The answer should be each line of the records that contains the word "flashlight"; please copy them all.

_SUPPLIED INFORMATION_
◆ ◆ ◆ ◆ ◆ ◆ ◆
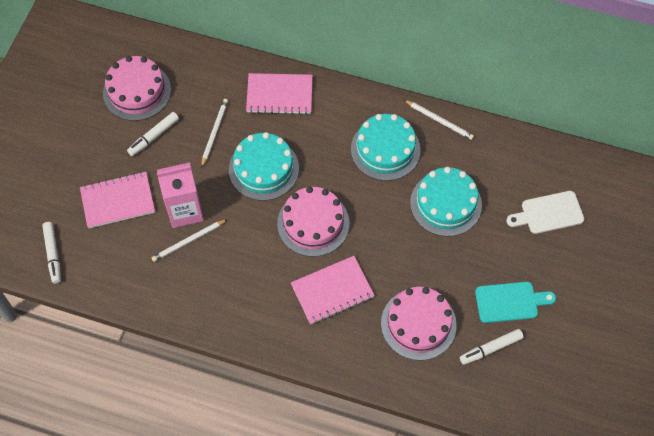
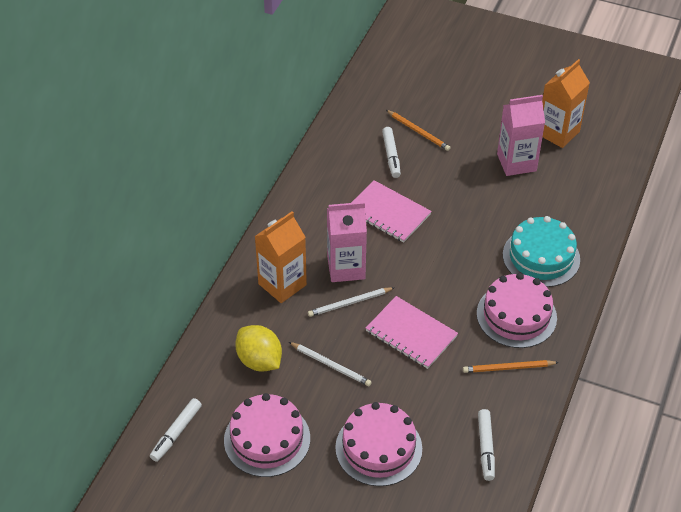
orange carton: 0 -> 2
orange pencil: 0 -> 2
pink carton: 1 -> 2
pink notebook: 3 -> 2
turquoise cake: 3 -> 1
turquoise cutting board: 1 -> 0
white cutting board: 1 -> 0
white pencil: 3 -> 2
yellow lemon: 0 -> 1

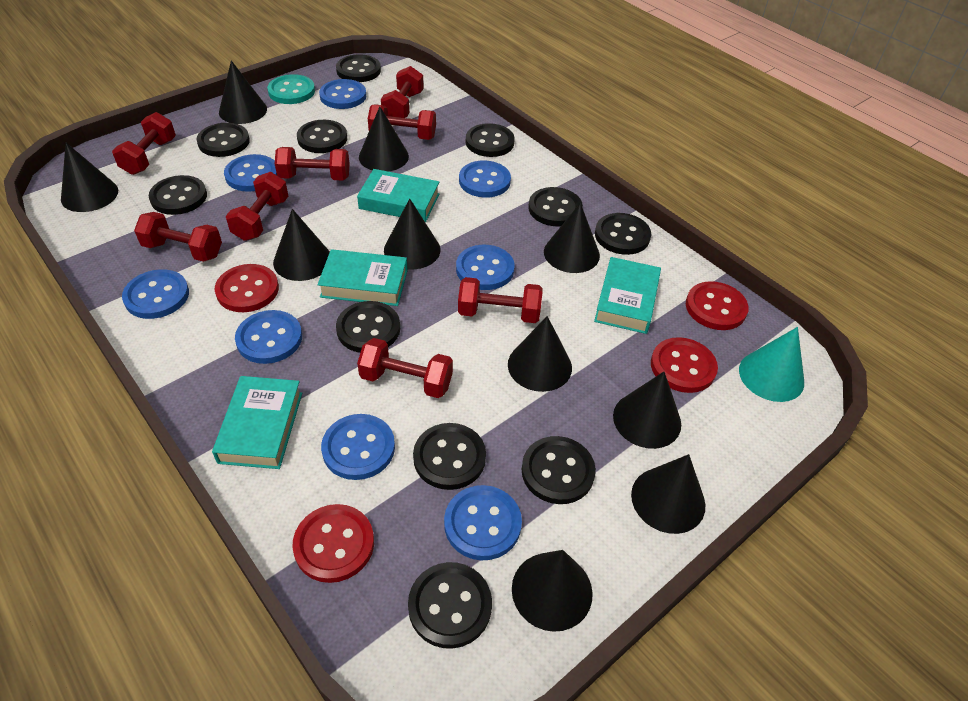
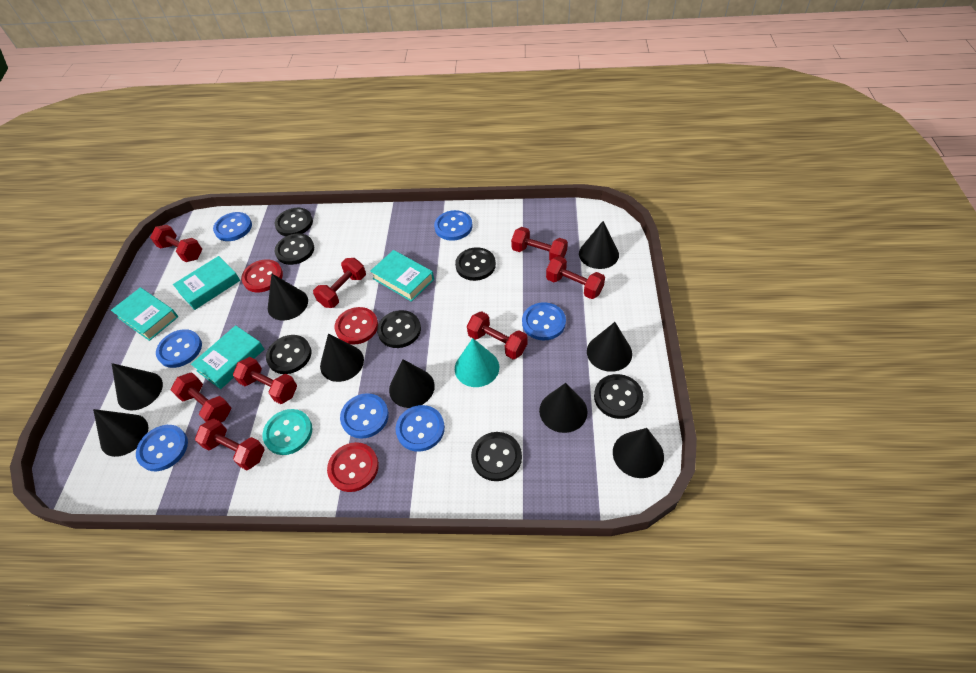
black button: 11 -> 7
black cone: 10 -> 9
blue button: 8 -> 7
red button: 4 -> 3

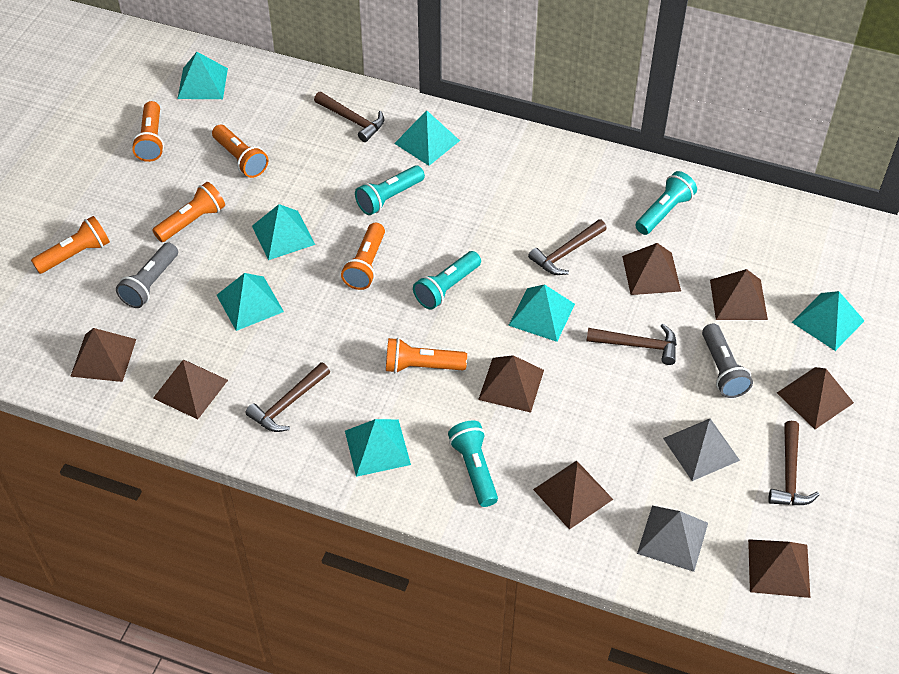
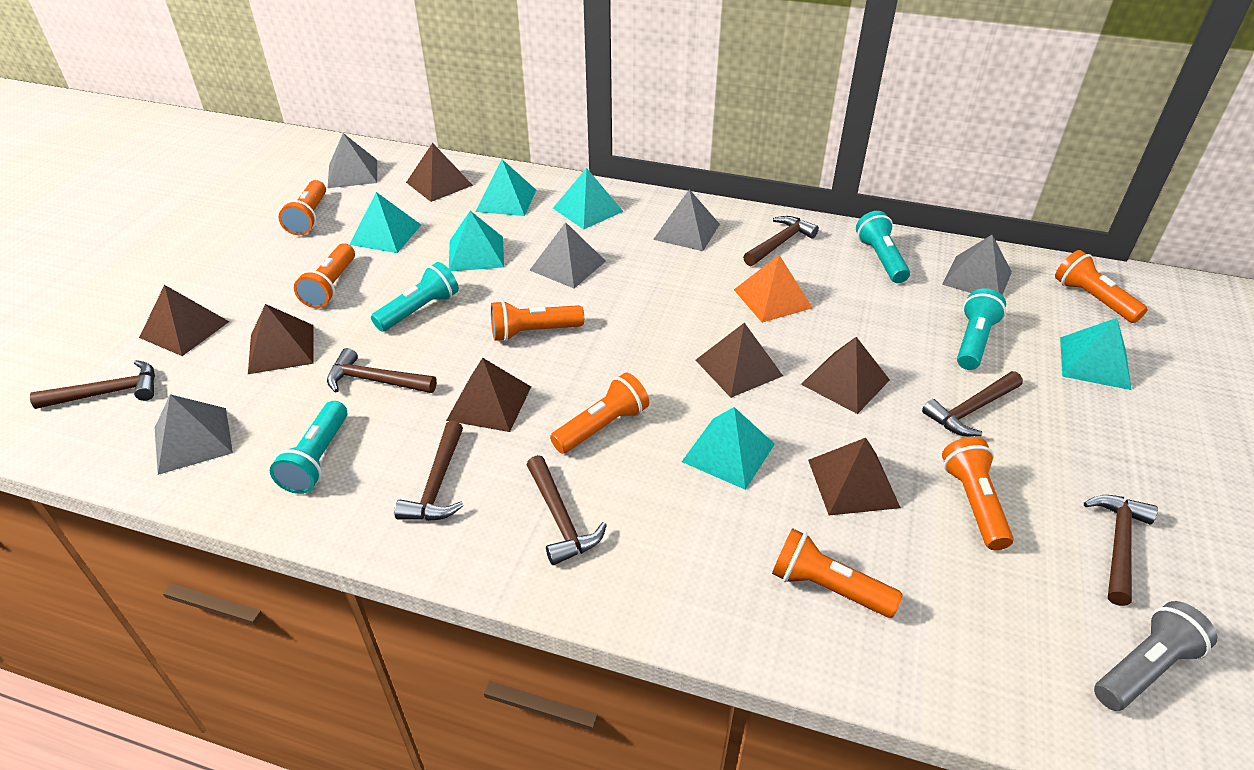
brown hammer: 5 -> 7
brown pyramid: 8 -> 7
grey flashlight: 2 -> 1
grey pyramid: 2 -> 5
orange flashlight: 6 -> 7
orange pyramid: 0 -> 1
turquoise pyramid: 7 -> 6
◆ ◆ ◆ ◆ ◆ ◆ ◆
_EXERCISE SOLUTION_
grey flashlight: 2 -> 1
orange flashlight: 6 -> 7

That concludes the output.